* Try it:
Using the data that follows, output only the lines from the line with "camera: 35 degrees right, 5 degrees up" up to and including the line with "(476, 378) = (327, 383): green", exactly, leaving pictures aside.

· · ·

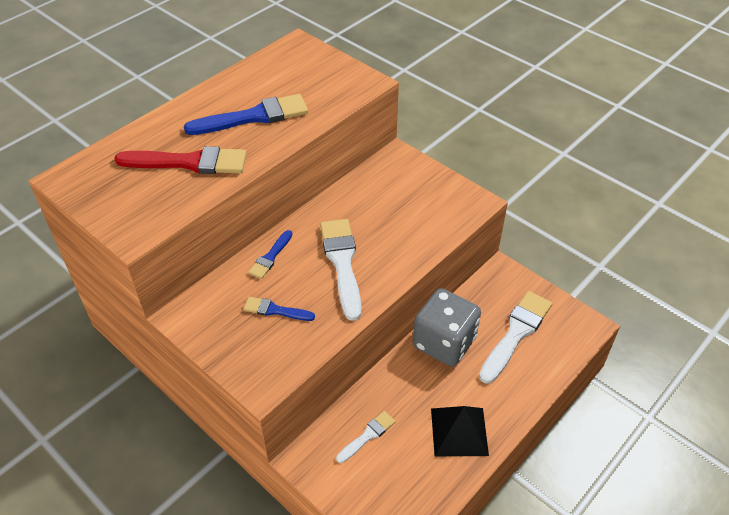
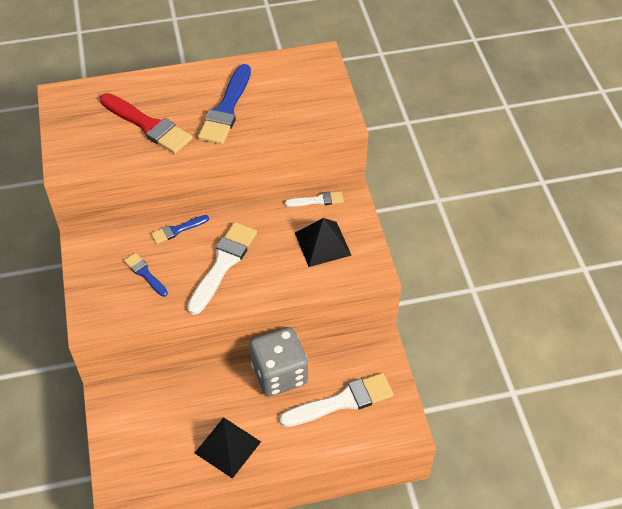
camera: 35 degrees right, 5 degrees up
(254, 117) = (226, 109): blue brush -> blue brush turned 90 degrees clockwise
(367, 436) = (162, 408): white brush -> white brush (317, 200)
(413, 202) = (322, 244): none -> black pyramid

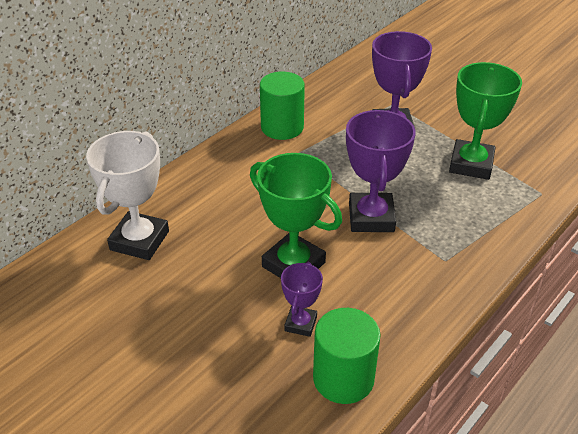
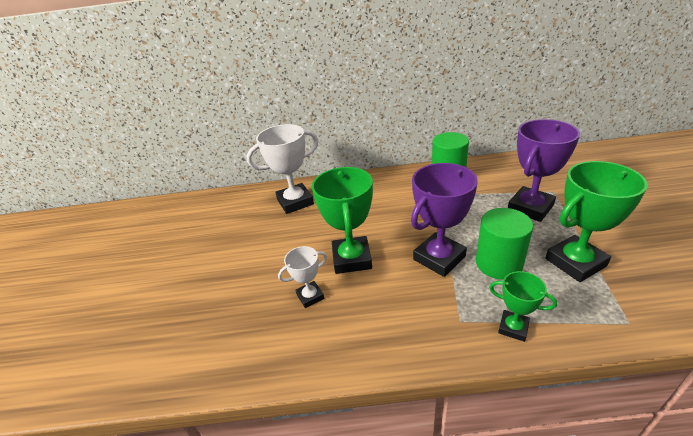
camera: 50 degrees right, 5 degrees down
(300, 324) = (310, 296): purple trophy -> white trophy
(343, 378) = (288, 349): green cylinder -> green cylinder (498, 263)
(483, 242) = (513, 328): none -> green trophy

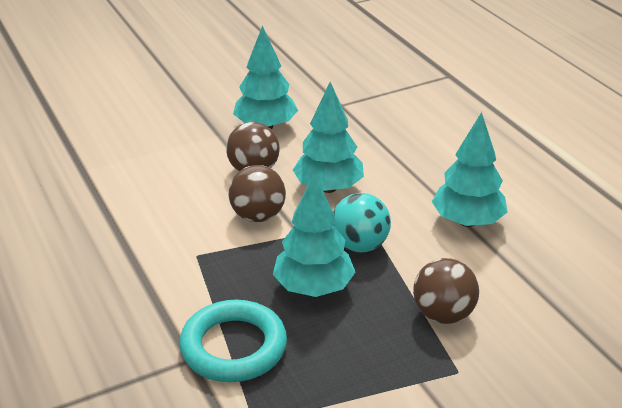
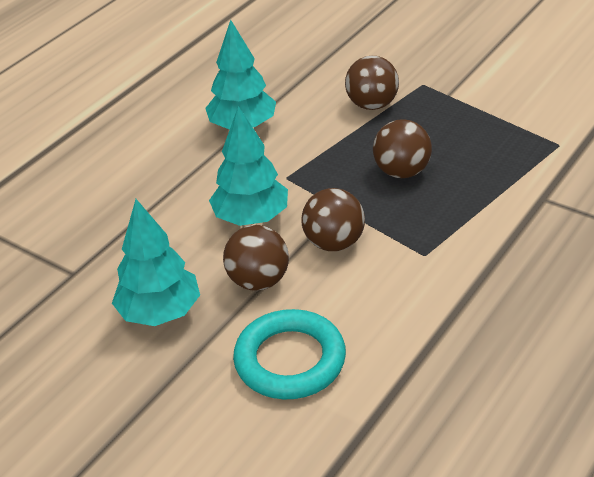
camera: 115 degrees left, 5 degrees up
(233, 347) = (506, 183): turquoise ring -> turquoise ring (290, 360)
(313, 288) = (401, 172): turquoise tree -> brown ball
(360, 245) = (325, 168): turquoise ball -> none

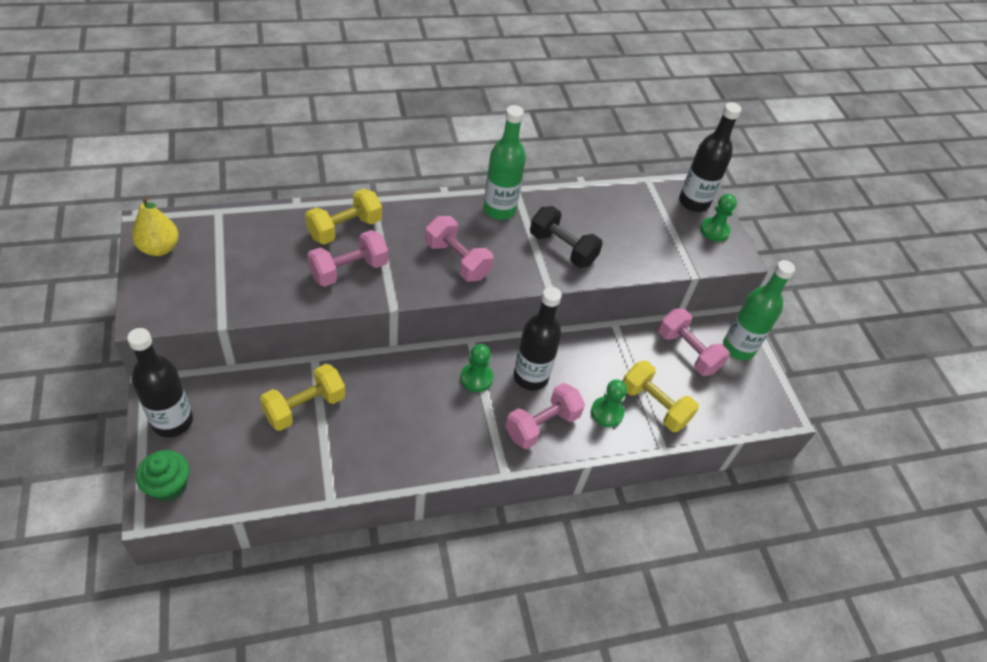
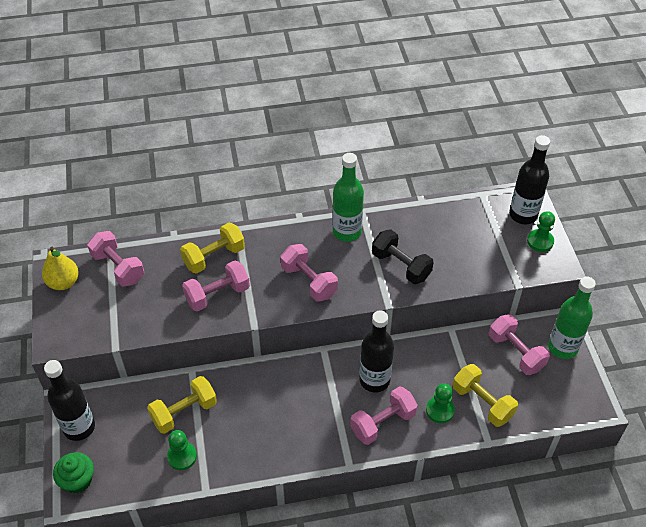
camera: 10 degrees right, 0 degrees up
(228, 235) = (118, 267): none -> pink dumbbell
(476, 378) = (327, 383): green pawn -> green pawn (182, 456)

· · ·

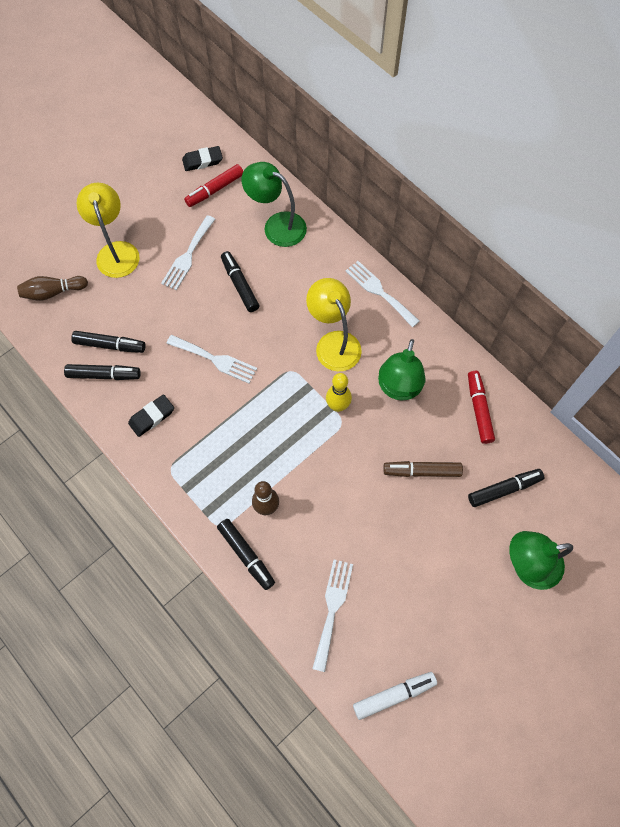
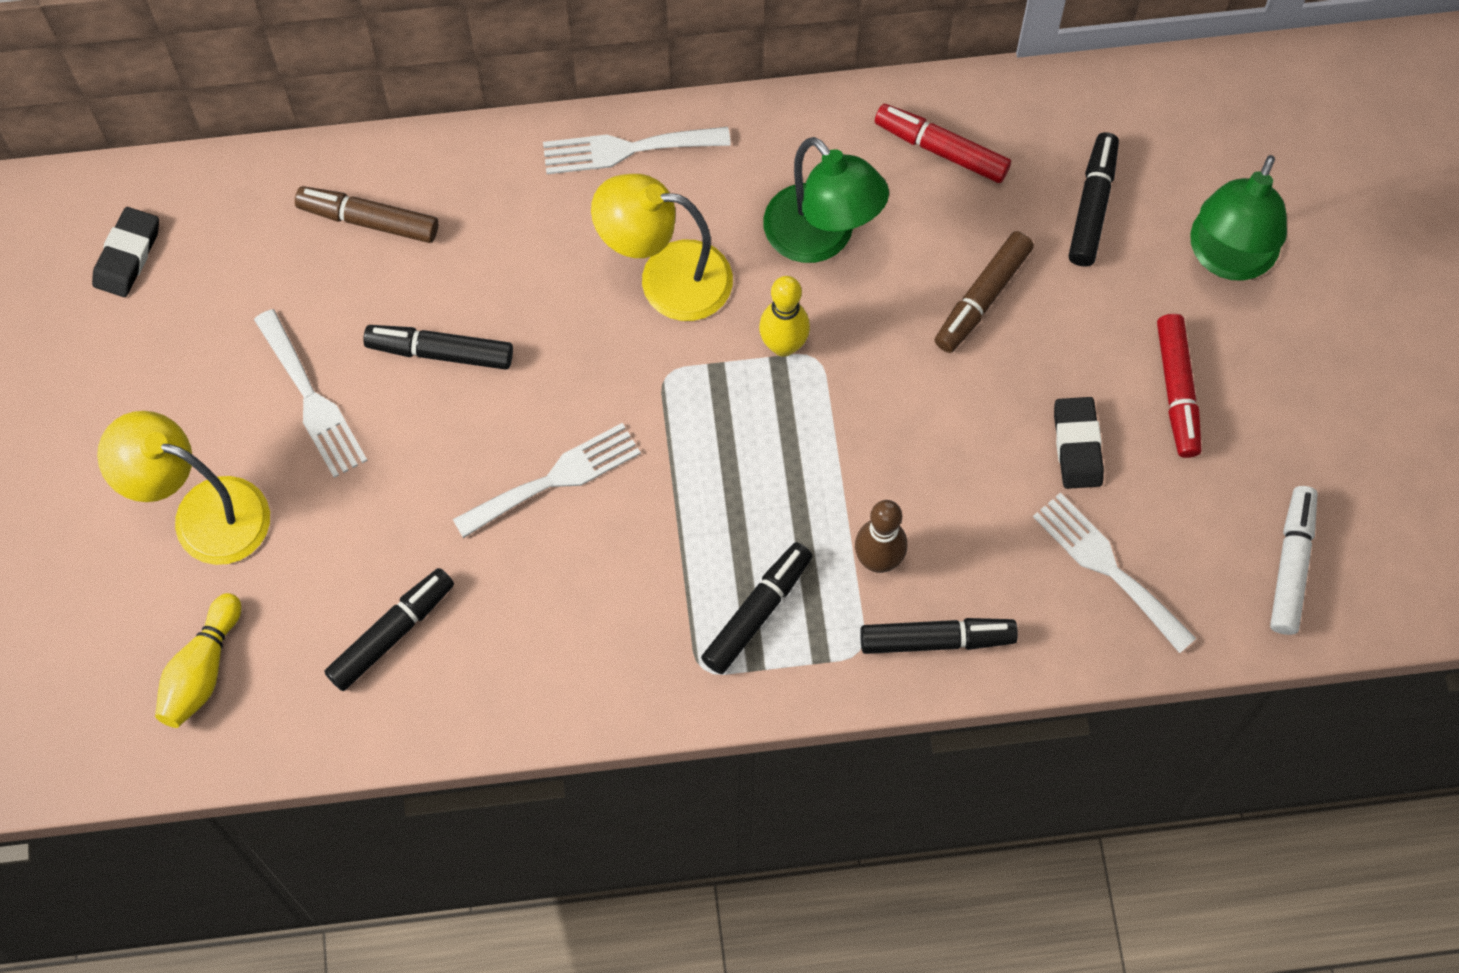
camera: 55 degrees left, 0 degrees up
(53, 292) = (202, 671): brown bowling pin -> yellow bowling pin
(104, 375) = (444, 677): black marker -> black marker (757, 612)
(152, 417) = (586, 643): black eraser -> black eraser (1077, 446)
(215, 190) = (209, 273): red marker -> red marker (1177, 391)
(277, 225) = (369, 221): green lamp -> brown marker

· · ·

* Completed task:
camera: 35 degrees right, 5 degrees up
(254, 117) = (226, 109): blue brush -> blue brush turned 90 degrees clockwise
(367, 436) = (162, 408): white brush -> white brush (317, 200)
(413, 202) = (322, 244): none -> black pyramid

camera: 50 degrees right, 5 degrees down
(300, 324) = (310, 296): purple trophy -> white trophy
(343, 378) = (288, 349): green cylinder -> green cylinder (498, 263)
(483, 242) = (513, 328): none -> green trophy

camera: 115 degrees left, 5 degrees up
(233, 347) = (506, 183): turquoise ring -> turquoise ring (290, 360)
(313, 288) = (401, 172): turquoise tree -> brown ball
(360, 245) = (325, 168): turquoise ball -> none

camera: 10 degrees right, 0 degrees up
(228, 235) = (118, 267): none -> pink dumbbell
(476, 378) = (327, 383): green pawn -> green pawn (182, 456)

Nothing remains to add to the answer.